#### [Stored items]
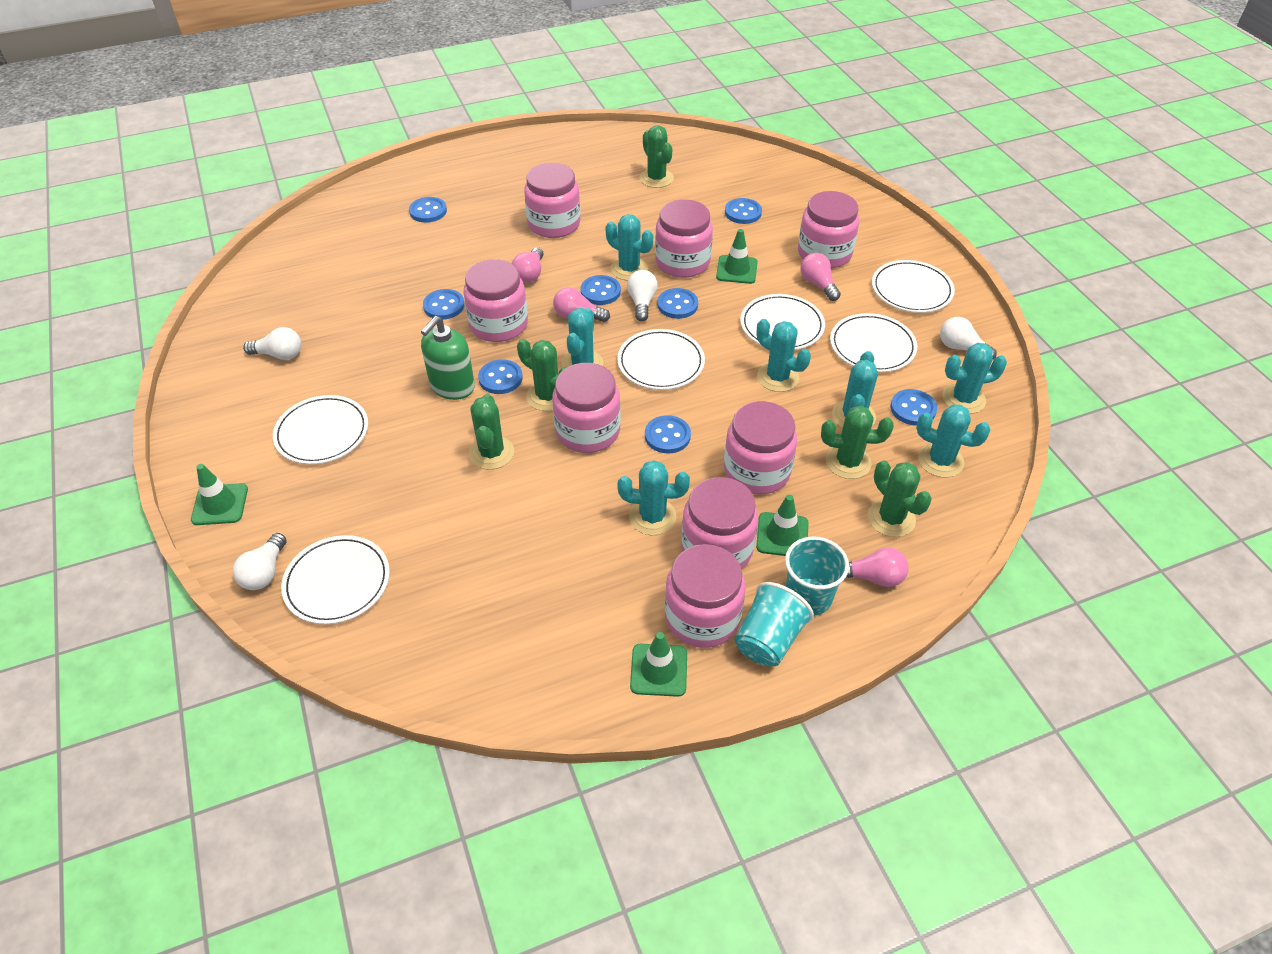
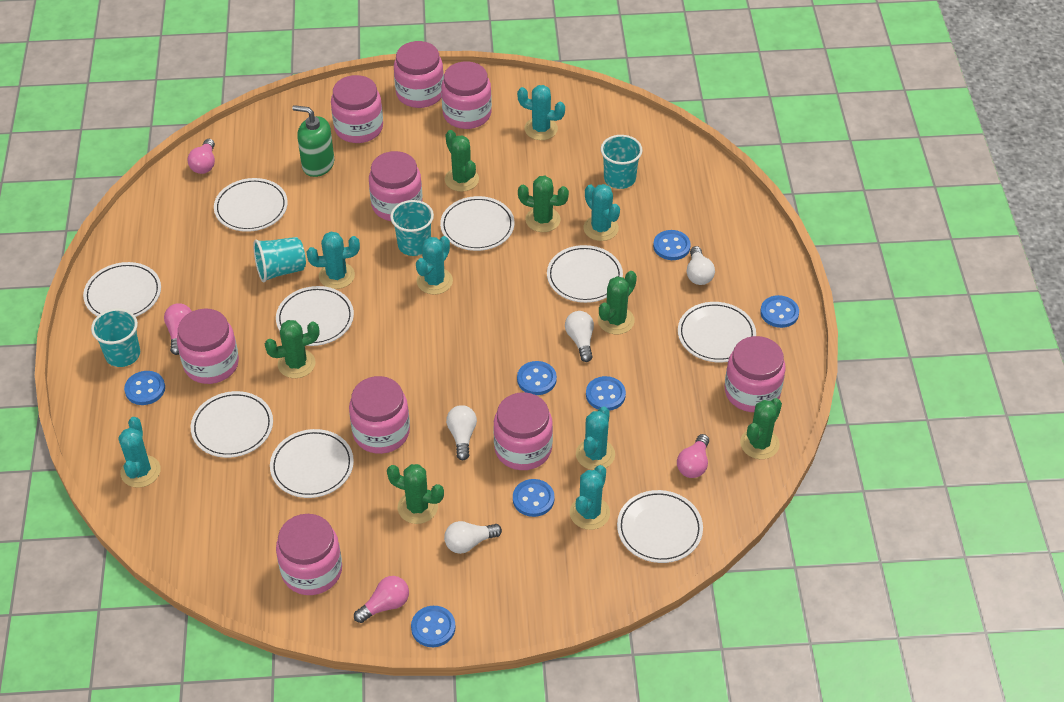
blue button: 8 -> 7
green cactus: 5 -> 6
green traffic cone: 4 -> 0
pink jar: 8 -> 9
turquoise cup: 2 -> 4
white plate: 6 -> 9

#### [EXERCISE INSTRUCTIONS]
Copy every line from the records that holds the string "green".

#### [RESPONSE TO THE TASK]
green cactus: 5 -> 6
green traffic cone: 4 -> 0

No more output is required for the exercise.